__Your task__
After locating the line with "C8: 2.2nF (+5V, GND) -> 2.2nF (DAC, GND)", reproduce that line and every one following it exactly, up to the end of the entries.
*** Data for this task Section Begins ***
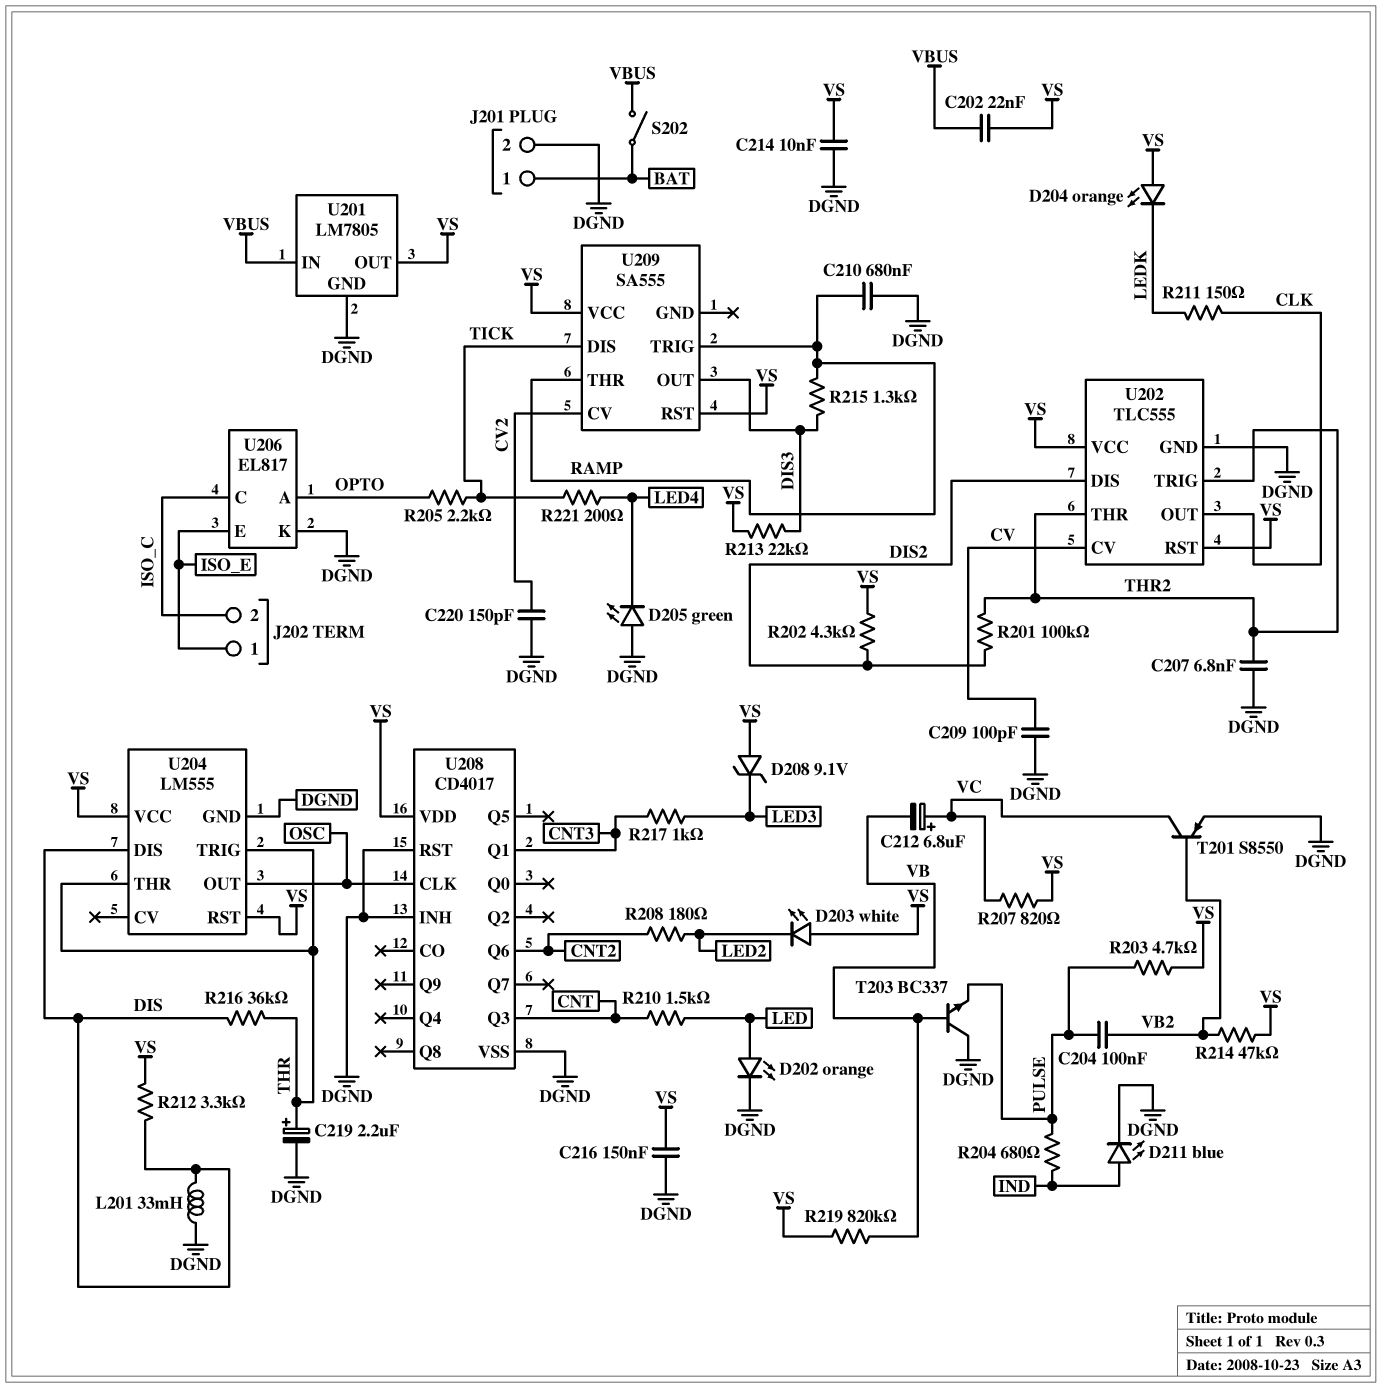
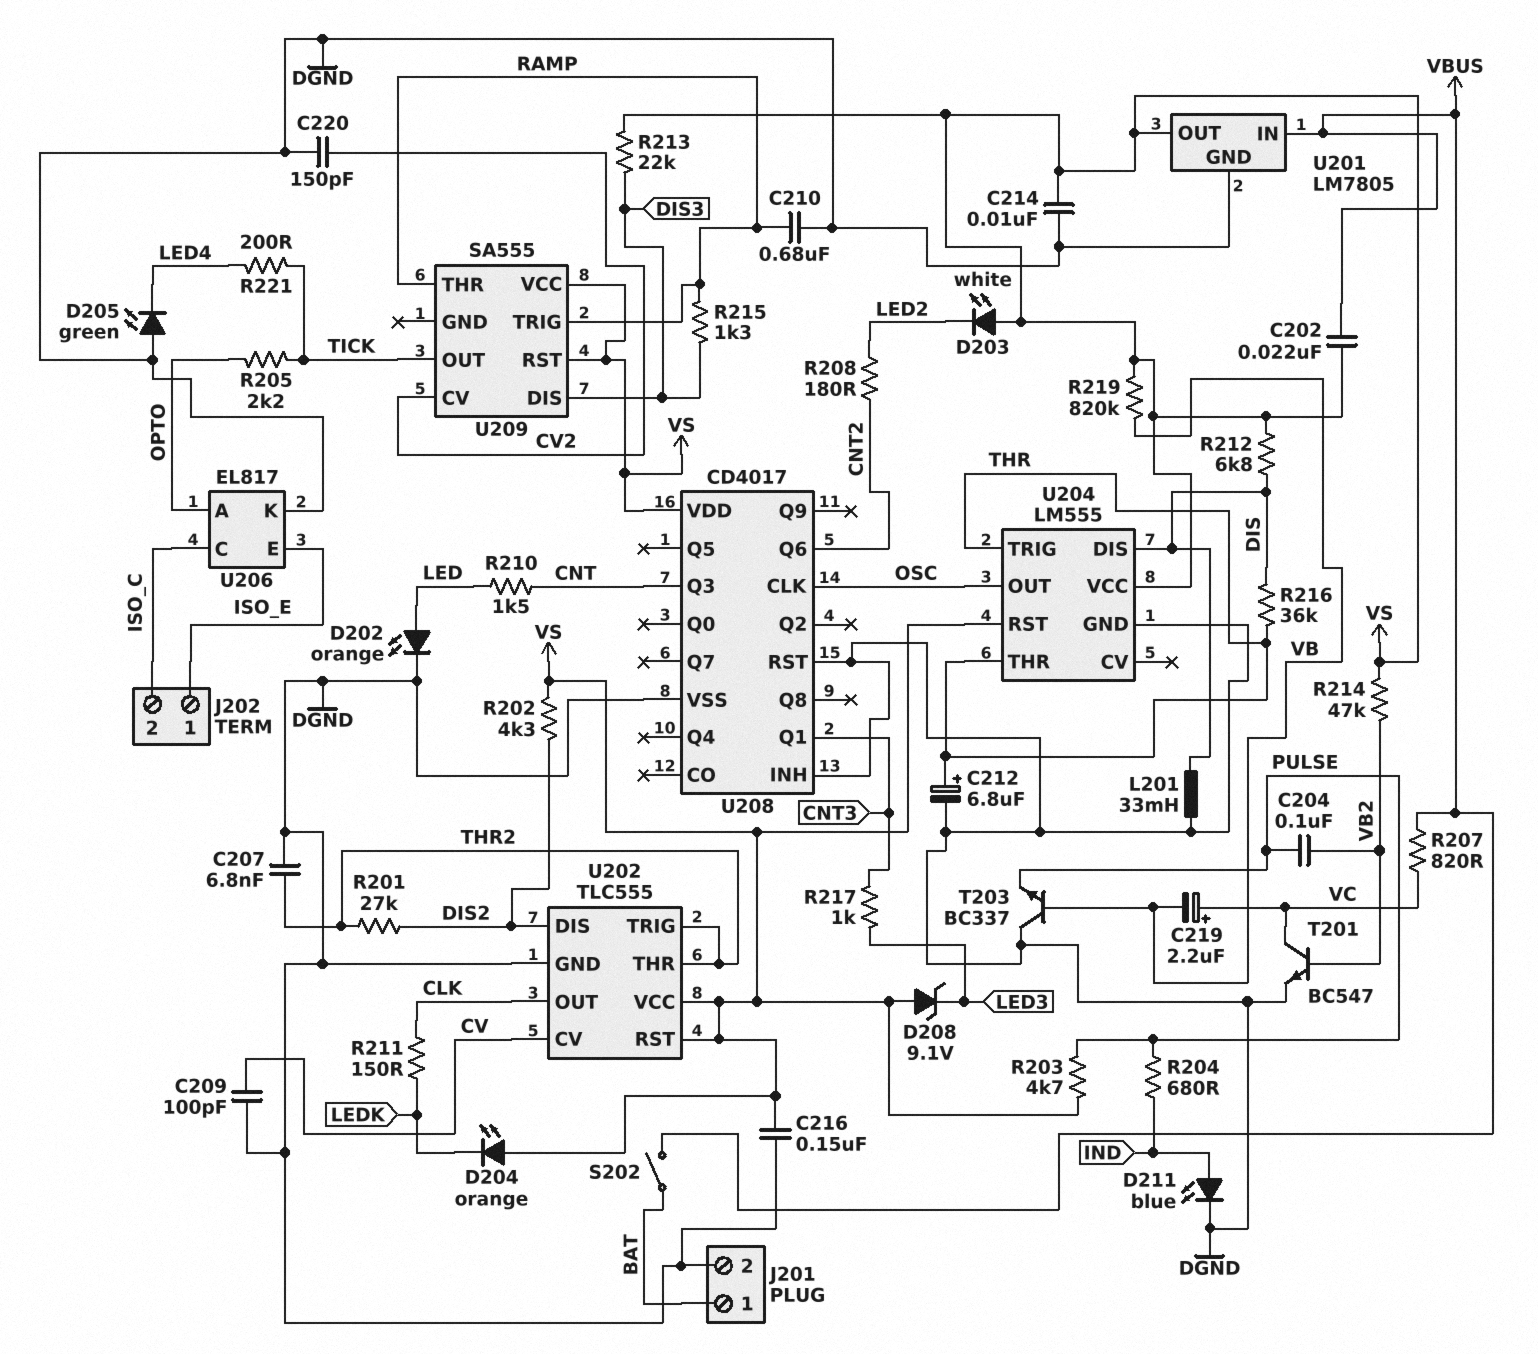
C212: 6.8uF (plus VC, minus VB) -> 6.8uF (plus THR, minus DGND)
C219: 2.2uF (plus THR, minus DGND) -> 2.2uF (plus VC, minus VB)
R201: 100k (DIS2, THR2) -> 27k (DIS2, THR2)
R207: 820 (VC, VS) -> 820 (VBUS, VC)
R212: 3.3k (DIS, VS) -> 6.8k (DIS, VS)
T201: PNP S8550 (B VB2, C VC, E DGND) -> NPN BC547 (B VB2, C VC, E DGND)
U209 pin DIS: TICK -> DIS3
U209 pin OUT: DIS3 -> TICK

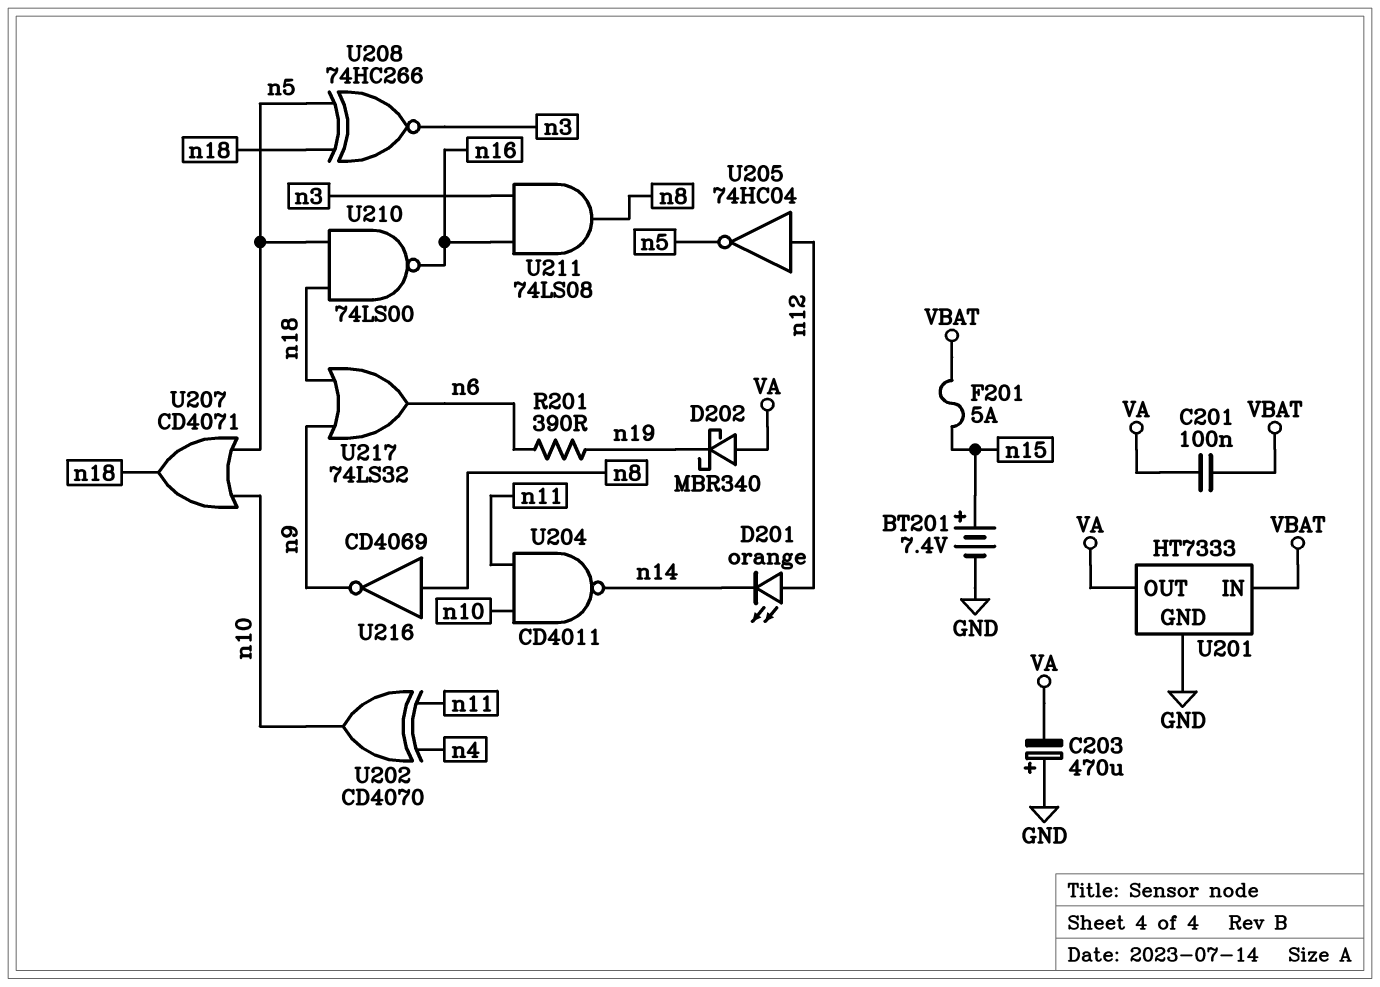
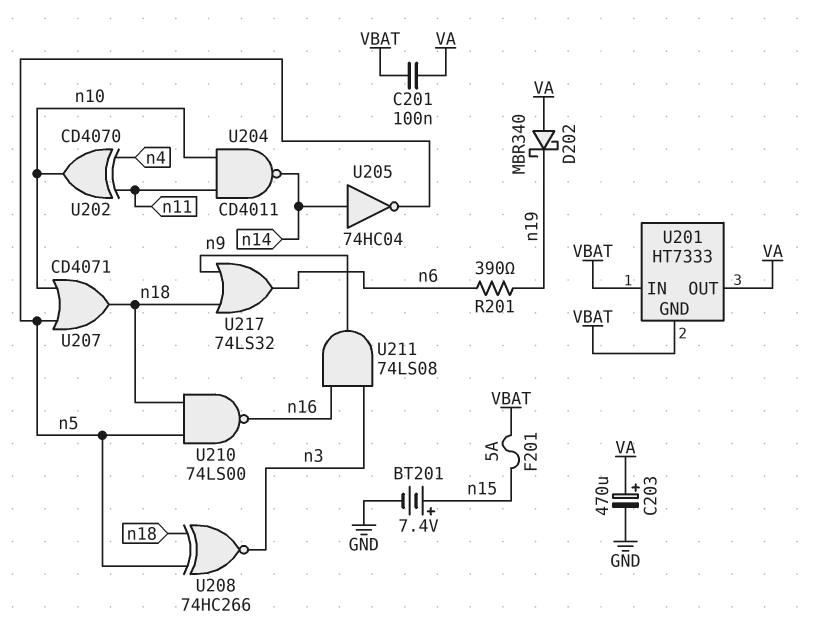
C203: 470uF (plus GND, minus VA) -> 470uF (plus VA, minus GND)
D201: LED orange (A n12, K n14) -> none
U201 pin GND: GND -> VBAT
U205: NOT 74HC04 (in n12, out n5) -> NOT 74HC04 (in n14, out n5)
U211: AND 74LS08 (in n3, in n16, out n8) -> AND 74LS08 (in n3, in n16, out n9)
U216: NOT CD4069 (in n8, out n9) -> none

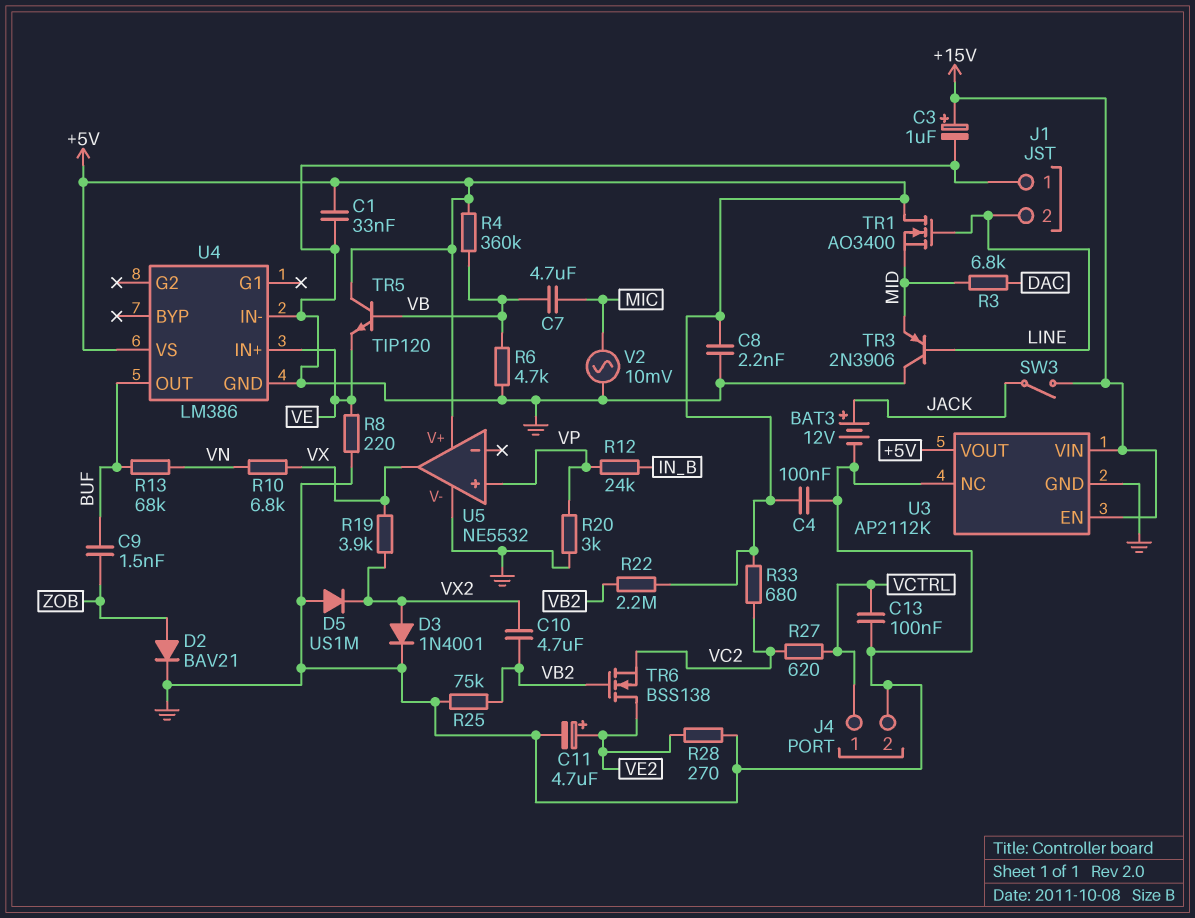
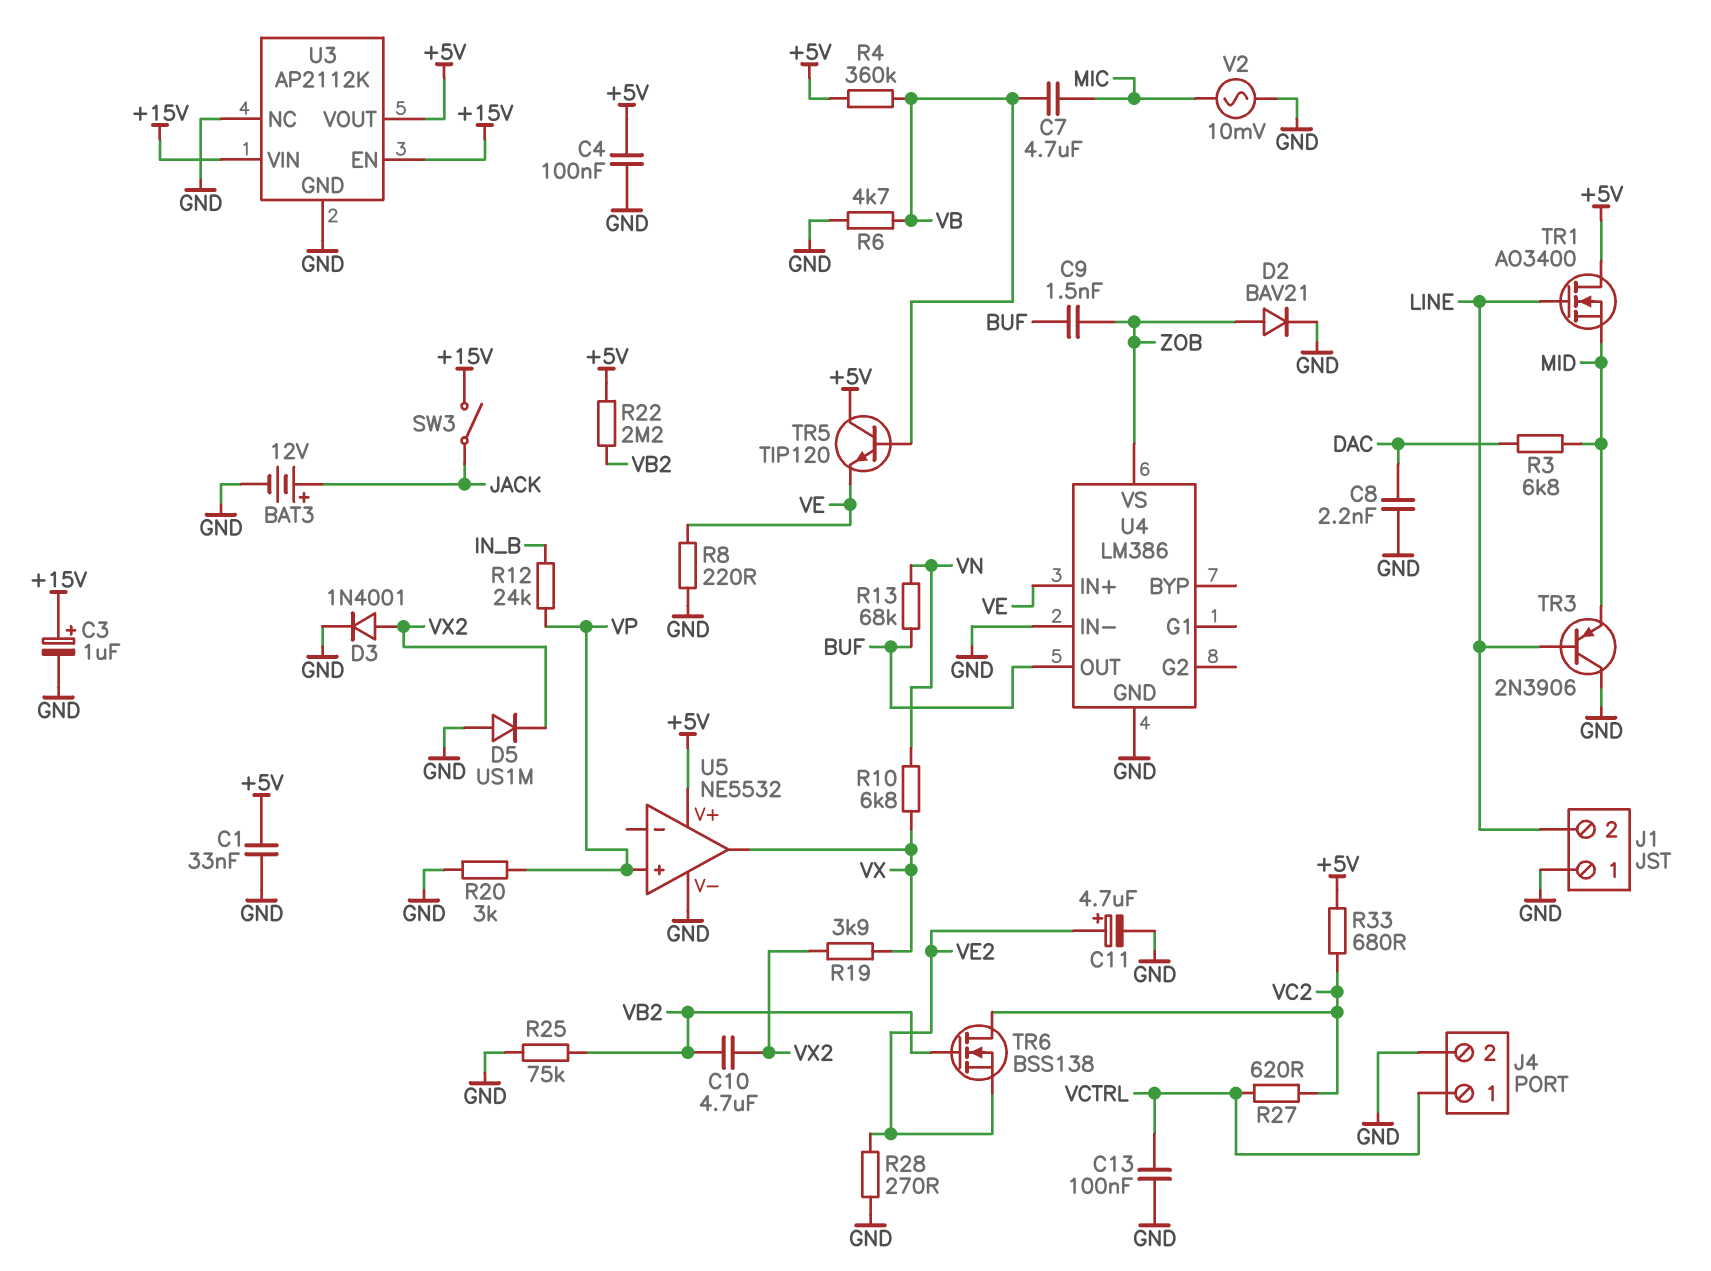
C8: 2.2nF (+5V, GND) -> 2.2nF (DAC, GND)
TR6: NMOS BSS138 (G VB2, D VE2, S VC2) -> NMOS BSS138 (G VB2, D VC2, S VE2)
U4 pin VS: +5V -> ZOB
*** Data for this task Section Ends ***
__The answer__
C8: 2.2nF (+5V, GND) -> 2.2nF (DAC, GND)
TR6: NMOS BSS138 (G VB2, D VE2, S VC2) -> NMOS BSS138 (G VB2, D VC2, S VE2)
U4 pin VS: +5V -> ZOB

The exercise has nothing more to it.